**Input data**

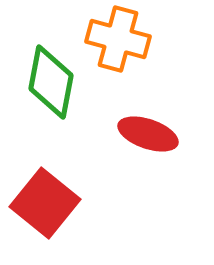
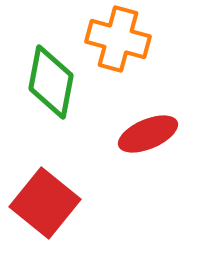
red ellipse: rotated 42 degrees counterclockwise
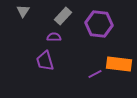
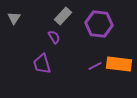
gray triangle: moved 9 px left, 7 px down
purple semicircle: rotated 56 degrees clockwise
purple trapezoid: moved 3 px left, 3 px down
purple line: moved 8 px up
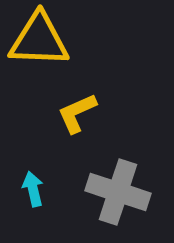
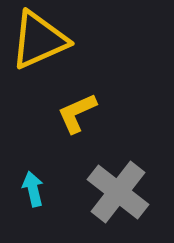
yellow triangle: rotated 26 degrees counterclockwise
gray cross: rotated 20 degrees clockwise
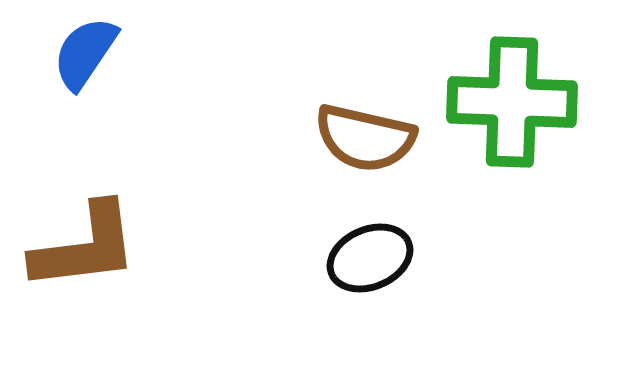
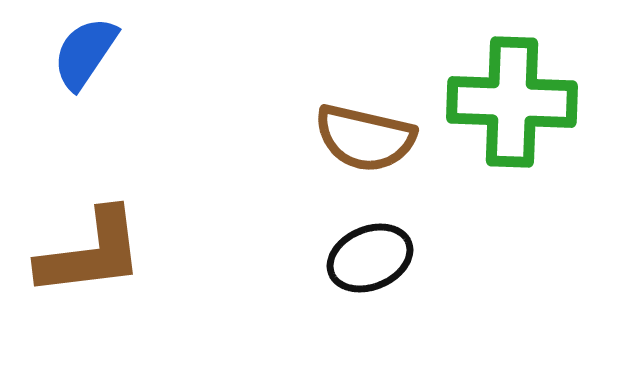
brown L-shape: moved 6 px right, 6 px down
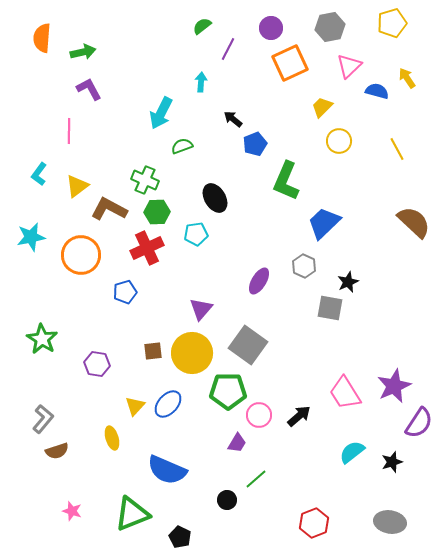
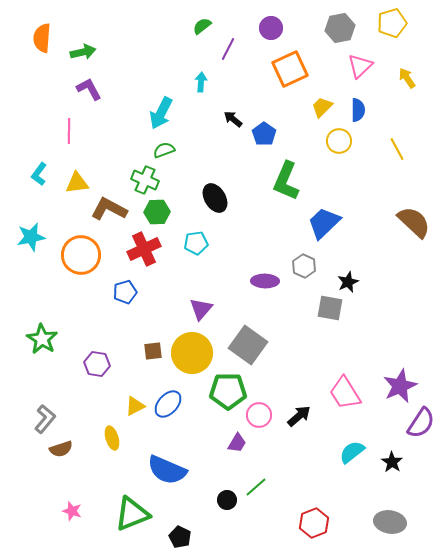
gray hexagon at (330, 27): moved 10 px right, 1 px down
orange square at (290, 63): moved 6 px down
pink triangle at (349, 66): moved 11 px right
blue semicircle at (377, 91): moved 19 px left, 19 px down; rotated 75 degrees clockwise
blue pentagon at (255, 144): moved 9 px right, 10 px up; rotated 15 degrees counterclockwise
green semicircle at (182, 146): moved 18 px left, 4 px down
yellow triangle at (77, 186): moved 3 px up; rotated 30 degrees clockwise
cyan pentagon at (196, 234): moved 9 px down
red cross at (147, 248): moved 3 px left, 1 px down
purple ellipse at (259, 281): moved 6 px right; rotated 60 degrees clockwise
purple star at (394, 386): moved 6 px right
yellow triangle at (135, 406): rotated 20 degrees clockwise
gray L-shape at (43, 419): moved 2 px right
purple semicircle at (419, 423): moved 2 px right
brown semicircle at (57, 451): moved 4 px right, 2 px up
black star at (392, 462): rotated 20 degrees counterclockwise
green line at (256, 479): moved 8 px down
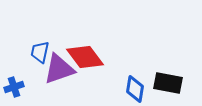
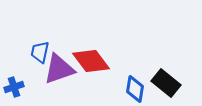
red diamond: moved 6 px right, 4 px down
black rectangle: moved 2 px left; rotated 28 degrees clockwise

**Task details**
Please set the data above down exactly, with the pictures removed.

**Problem solution**
red ellipse: rotated 42 degrees counterclockwise
gray triangle: moved 9 px left, 7 px down
purple semicircle: rotated 56 degrees clockwise
purple trapezoid: moved 3 px left, 3 px down
purple line: moved 8 px up
yellow triangle: rotated 26 degrees counterclockwise
gray cross: rotated 20 degrees clockwise
brown L-shape: moved 6 px right, 6 px down
gray hexagon at (330, 27): moved 10 px right, 1 px down
orange square at (290, 63): moved 6 px down
pink triangle at (349, 66): moved 11 px right
blue semicircle at (377, 91): moved 19 px left, 19 px down; rotated 75 degrees clockwise
blue pentagon at (255, 144): moved 9 px right, 10 px up; rotated 15 degrees counterclockwise
green semicircle at (182, 146): moved 18 px left, 4 px down
yellow triangle at (77, 186): moved 3 px up; rotated 30 degrees clockwise
cyan pentagon at (196, 234): moved 9 px down
red cross at (147, 248): moved 3 px left, 1 px down
purple ellipse at (259, 281): moved 6 px right; rotated 60 degrees clockwise
purple star at (394, 386): moved 6 px right
yellow triangle at (135, 406): rotated 20 degrees clockwise
gray L-shape at (43, 419): moved 2 px right
purple semicircle at (419, 423): moved 2 px right
brown semicircle at (57, 451): moved 4 px right, 2 px up
black star at (392, 462): rotated 20 degrees counterclockwise
green line at (256, 479): moved 8 px down
red diamond: moved 6 px right, 4 px down
black rectangle: moved 2 px left; rotated 28 degrees clockwise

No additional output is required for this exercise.